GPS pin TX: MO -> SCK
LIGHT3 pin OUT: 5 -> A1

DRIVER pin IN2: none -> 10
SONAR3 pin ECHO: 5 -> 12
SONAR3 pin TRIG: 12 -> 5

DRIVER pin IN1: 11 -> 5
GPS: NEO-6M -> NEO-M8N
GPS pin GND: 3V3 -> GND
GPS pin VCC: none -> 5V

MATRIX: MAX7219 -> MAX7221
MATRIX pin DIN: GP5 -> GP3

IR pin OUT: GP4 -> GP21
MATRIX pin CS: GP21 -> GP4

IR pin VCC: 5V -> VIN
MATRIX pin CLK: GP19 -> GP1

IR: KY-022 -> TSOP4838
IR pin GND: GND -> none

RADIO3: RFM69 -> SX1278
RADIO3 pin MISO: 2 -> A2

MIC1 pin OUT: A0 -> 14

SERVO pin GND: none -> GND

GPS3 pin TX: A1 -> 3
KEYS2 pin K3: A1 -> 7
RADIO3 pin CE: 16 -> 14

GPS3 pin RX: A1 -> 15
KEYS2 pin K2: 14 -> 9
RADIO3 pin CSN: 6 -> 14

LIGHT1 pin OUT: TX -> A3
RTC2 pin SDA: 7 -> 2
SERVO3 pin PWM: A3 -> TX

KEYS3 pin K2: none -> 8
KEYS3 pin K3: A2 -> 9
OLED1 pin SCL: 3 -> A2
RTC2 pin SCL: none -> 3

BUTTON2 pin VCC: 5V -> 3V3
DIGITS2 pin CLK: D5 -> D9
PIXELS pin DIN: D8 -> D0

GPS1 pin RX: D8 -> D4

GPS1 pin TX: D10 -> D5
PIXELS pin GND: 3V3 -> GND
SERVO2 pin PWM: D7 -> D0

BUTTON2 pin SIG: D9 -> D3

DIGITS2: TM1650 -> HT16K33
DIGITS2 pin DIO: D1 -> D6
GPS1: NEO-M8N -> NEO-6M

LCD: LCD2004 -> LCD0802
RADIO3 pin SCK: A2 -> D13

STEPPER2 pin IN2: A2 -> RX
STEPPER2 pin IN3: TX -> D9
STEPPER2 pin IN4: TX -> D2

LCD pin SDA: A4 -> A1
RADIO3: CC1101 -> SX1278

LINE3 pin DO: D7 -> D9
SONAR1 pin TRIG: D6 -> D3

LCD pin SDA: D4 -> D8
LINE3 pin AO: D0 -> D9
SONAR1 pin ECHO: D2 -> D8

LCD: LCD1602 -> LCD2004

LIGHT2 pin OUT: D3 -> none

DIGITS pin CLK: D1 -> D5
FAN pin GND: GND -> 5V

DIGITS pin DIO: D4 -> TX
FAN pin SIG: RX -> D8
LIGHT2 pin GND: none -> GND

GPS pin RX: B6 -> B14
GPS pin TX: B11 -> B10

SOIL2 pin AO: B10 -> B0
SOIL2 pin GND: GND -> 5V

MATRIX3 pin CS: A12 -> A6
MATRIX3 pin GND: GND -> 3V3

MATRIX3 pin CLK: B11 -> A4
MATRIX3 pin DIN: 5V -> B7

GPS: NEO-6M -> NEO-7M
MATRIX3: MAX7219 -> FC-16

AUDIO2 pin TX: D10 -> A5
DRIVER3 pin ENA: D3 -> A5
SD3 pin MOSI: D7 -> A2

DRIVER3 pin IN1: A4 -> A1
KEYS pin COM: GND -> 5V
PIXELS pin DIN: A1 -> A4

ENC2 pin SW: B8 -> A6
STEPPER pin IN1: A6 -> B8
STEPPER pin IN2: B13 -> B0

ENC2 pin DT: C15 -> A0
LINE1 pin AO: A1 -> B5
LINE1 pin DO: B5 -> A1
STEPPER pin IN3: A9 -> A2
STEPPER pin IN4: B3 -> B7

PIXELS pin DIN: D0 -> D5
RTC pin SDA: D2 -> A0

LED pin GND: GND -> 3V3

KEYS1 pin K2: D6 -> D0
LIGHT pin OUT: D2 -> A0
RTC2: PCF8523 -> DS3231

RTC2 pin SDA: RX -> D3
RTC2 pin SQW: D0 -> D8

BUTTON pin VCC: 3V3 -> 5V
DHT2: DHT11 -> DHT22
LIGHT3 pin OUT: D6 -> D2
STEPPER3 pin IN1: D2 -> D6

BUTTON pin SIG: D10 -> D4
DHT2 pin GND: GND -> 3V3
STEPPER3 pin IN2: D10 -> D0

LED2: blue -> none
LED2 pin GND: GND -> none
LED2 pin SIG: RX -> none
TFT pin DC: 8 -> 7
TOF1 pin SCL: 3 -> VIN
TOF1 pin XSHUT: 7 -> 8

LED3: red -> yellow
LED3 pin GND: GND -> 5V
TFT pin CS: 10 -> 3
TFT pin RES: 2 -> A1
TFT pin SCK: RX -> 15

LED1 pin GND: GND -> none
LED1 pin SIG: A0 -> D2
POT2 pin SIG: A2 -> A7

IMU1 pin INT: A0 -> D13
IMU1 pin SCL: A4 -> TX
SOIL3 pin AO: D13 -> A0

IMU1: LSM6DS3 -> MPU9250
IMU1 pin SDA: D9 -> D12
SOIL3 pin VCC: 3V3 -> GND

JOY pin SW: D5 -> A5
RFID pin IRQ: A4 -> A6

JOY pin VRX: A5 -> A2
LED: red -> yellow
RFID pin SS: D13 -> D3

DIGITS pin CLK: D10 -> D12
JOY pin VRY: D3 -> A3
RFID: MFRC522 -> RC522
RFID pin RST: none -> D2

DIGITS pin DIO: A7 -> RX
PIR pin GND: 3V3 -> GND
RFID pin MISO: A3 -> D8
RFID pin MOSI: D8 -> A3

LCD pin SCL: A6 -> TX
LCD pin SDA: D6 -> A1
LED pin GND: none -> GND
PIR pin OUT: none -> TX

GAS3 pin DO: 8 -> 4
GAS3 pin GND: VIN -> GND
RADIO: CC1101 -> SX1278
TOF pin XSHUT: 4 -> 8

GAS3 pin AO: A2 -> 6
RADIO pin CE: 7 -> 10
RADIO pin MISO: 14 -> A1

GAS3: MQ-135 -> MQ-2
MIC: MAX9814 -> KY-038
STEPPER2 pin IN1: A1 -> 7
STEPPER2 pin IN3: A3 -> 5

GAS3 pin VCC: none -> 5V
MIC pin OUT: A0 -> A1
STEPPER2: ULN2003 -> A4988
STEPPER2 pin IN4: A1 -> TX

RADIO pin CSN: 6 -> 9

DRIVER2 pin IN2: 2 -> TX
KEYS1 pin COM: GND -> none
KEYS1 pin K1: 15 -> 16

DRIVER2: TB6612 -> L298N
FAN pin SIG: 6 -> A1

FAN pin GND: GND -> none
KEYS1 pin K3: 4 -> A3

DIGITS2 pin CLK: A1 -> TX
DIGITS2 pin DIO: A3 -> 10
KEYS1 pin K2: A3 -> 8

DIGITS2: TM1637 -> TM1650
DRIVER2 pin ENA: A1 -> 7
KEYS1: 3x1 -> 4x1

------------------------------------------------

■ Try it: Output the material above exactly, but only from the line that carries "MATRIX pin CLK: GP19 -> GP1" through the line that carries "SONAR1 pin TRIG: D6 -> D3".

■ Expected answer:
MATRIX pin CLK: GP19 -> GP1

IR: KY-022 -> TSOP4838
IR pin GND: GND -> none

RADIO3: RFM69 -> SX1278
RADIO3 pin MISO: 2 -> A2

MIC1 pin OUT: A0 -> 14

SERVO pin GND: none -> GND

GPS3 pin TX: A1 -> 3
KEYS2 pin K3: A1 -> 7
RADIO3 pin CE: 16 -> 14

GPS3 pin RX: A1 -> 15
KEYS2 pin K2: 14 -> 9
RADIO3 pin CSN: 6 -> 14

LIGHT1 pin OUT: TX -> A3
RTC2 pin SDA: 7 -> 2
SERVO3 pin PWM: A3 -> TX

KEYS3 pin K2: none -> 8
KEYS3 pin K3: A2 -> 9
OLED1 pin SCL: 3 -> A2
RTC2 pin SCL: none -> 3

BUTTON2 pin VCC: 5V -> 3V3
DIGITS2 pin CLK: D5 -> D9
PIXELS pin DIN: D8 -> D0

GPS1 pin RX: D8 -> D4

GPS1 pin TX: D10 -> D5
PIXELS pin GND: 3V3 -> GND
SERVO2 pin PWM: D7 -> D0

BUTTON2 pin SIG: D9 -> D3

DIGITS2: TM1650 -> HT16K33
DIGITS2 pin DIO: D1 -> D6
GPS1: NEO-M8N -> NEO-6M

LCD: LCD2004 -> LCD0802
RADIO3 pin SCK: A2 -> D13

STEPPER2 pin IN2: A2 -> RX
STEPPER2 pin IN3: TX -> D9
STEPPER2 pin IN4: TX -> D2

LCD pin SDA: A4 -> A1
RADIO3: CC1101 -> SX1278

LINE3 pin DO: D7 -> D9
SONAR1 pin TRIG: D6 -> D3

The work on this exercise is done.